### DESCRIPTION OF THE TASK
Please find every line in the records below that contains the word "pomarańczowy", and copy it.

(Object state comparisons)

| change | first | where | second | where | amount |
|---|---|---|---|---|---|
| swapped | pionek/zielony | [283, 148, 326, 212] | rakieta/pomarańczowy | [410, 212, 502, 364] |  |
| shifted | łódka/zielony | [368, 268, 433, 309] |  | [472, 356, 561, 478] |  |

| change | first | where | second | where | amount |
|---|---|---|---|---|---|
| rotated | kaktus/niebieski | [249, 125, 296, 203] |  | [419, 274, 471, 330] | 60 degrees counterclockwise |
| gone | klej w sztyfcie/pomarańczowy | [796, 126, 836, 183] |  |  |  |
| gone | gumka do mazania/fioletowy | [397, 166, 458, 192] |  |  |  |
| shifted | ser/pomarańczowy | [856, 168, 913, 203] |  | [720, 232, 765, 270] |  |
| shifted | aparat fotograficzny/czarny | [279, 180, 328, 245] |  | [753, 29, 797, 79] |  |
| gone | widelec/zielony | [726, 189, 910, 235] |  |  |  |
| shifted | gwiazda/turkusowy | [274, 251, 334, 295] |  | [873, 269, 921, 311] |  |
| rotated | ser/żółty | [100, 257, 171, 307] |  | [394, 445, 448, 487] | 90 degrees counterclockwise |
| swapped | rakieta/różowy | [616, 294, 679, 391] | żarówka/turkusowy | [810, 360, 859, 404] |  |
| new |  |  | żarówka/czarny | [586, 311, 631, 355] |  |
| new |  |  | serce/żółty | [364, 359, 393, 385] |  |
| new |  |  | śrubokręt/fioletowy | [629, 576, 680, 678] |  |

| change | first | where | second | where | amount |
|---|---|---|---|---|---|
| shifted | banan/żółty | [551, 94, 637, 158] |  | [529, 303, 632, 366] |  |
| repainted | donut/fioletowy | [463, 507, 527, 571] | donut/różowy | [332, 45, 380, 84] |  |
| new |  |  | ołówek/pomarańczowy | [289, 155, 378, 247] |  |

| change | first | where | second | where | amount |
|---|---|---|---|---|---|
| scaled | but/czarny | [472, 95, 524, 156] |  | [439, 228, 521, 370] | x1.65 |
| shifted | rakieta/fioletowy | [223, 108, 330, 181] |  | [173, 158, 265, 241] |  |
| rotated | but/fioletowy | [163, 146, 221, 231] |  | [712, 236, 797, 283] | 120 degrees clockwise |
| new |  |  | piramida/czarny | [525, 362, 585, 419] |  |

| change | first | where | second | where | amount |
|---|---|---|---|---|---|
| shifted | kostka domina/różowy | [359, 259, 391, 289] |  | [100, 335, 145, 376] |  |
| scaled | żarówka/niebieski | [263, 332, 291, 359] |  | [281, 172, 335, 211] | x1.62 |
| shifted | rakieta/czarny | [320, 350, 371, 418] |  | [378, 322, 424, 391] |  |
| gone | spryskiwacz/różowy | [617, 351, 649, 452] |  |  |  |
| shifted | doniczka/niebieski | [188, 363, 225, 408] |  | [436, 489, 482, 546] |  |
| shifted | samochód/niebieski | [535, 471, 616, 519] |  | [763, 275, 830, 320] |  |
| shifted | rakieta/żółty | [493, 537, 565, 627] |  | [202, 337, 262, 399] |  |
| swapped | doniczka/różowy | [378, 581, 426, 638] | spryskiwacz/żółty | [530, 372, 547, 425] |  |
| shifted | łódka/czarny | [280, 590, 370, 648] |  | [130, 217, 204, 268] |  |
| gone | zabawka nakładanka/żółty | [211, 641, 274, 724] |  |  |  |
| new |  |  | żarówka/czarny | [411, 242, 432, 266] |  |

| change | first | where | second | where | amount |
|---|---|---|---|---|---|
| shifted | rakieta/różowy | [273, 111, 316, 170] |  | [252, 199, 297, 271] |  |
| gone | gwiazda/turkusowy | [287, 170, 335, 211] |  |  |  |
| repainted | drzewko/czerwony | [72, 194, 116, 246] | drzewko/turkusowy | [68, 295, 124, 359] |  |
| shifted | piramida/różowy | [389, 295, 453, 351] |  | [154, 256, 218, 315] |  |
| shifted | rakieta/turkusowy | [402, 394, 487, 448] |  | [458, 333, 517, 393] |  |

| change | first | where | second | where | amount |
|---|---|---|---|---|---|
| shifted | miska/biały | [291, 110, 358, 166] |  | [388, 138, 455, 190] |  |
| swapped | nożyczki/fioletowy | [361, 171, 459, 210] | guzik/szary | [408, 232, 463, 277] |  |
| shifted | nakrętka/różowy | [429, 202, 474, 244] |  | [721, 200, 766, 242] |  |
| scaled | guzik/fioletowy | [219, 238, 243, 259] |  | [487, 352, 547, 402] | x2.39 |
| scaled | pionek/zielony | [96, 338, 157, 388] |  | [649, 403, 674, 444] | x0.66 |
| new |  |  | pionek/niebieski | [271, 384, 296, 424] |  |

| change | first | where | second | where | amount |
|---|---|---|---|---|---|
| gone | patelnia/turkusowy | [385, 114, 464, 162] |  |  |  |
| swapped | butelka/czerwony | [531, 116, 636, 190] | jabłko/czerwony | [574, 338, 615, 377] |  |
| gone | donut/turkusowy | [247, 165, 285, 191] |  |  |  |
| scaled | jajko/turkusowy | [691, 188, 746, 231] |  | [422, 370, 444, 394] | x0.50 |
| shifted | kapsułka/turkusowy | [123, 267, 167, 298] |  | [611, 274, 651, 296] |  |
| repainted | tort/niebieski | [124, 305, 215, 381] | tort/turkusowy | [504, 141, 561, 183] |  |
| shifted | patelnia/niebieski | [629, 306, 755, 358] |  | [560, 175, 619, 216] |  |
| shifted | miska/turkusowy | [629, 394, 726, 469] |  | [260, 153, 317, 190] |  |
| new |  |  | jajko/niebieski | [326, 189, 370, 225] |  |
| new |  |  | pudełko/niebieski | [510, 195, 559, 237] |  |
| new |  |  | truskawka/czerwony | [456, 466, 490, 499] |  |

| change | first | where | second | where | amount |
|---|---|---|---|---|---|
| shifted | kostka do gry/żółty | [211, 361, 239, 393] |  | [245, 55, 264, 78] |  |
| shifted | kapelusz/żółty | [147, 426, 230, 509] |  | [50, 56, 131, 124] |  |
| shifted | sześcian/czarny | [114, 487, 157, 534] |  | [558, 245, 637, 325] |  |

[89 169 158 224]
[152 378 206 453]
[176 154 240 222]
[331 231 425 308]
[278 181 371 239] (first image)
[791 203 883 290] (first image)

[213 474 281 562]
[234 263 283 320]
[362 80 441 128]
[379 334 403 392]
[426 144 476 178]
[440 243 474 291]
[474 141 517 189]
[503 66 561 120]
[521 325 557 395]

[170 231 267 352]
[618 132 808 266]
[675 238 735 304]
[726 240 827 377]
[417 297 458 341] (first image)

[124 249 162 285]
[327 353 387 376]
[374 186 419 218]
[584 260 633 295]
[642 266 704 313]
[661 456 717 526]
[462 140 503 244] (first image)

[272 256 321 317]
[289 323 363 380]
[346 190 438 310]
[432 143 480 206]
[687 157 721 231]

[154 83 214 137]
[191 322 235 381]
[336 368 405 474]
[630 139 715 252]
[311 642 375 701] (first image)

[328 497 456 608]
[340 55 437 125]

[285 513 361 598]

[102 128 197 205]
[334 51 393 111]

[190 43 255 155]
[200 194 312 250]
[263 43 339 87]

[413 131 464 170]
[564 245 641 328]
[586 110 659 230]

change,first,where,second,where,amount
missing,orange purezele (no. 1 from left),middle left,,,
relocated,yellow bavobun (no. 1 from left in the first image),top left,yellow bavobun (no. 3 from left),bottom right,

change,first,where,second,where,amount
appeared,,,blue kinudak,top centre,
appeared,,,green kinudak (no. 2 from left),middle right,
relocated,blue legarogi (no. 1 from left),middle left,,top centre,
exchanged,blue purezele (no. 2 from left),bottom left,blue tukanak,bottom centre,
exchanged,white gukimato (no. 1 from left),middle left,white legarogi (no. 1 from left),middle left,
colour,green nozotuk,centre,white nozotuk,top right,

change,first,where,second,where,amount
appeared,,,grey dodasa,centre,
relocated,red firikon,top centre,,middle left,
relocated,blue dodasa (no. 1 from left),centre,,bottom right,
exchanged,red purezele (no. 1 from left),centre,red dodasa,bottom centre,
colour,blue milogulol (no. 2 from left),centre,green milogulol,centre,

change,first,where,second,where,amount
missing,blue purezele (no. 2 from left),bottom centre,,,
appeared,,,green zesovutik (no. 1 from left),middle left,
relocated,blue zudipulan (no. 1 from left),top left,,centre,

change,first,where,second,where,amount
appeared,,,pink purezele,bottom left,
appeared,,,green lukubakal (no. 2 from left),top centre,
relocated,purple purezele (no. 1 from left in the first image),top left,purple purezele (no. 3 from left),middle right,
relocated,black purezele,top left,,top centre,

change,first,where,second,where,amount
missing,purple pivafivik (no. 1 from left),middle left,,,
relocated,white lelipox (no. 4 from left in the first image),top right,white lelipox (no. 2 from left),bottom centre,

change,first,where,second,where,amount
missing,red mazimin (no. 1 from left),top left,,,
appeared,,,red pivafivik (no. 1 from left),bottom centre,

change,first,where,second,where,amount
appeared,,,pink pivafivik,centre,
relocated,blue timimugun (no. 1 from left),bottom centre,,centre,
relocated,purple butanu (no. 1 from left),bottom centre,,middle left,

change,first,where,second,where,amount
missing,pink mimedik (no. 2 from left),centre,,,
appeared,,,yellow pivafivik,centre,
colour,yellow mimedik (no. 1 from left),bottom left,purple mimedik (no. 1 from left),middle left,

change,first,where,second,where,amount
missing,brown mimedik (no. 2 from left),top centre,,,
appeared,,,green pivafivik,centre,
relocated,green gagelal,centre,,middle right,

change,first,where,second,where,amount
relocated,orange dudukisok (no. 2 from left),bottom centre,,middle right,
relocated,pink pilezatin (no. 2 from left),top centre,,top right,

### YOUR SOLUTION
| swapped | pionek/zielony | [283, 148, 326, 212] | rakieta/pomarańczowy | [410, 212, 502, 364] |  |
| gone | klej w sztyfcie/pomarańczowy | [796, 126, 836, 183] |  |  |  |
| shifted | ser/pomarańczowy | [856, 168, 913, 203] |  | [720, 232, 765, 270] |  |
| new |  |  | ołówek/pomarańczowy | [289, 155, 378, 247] |  |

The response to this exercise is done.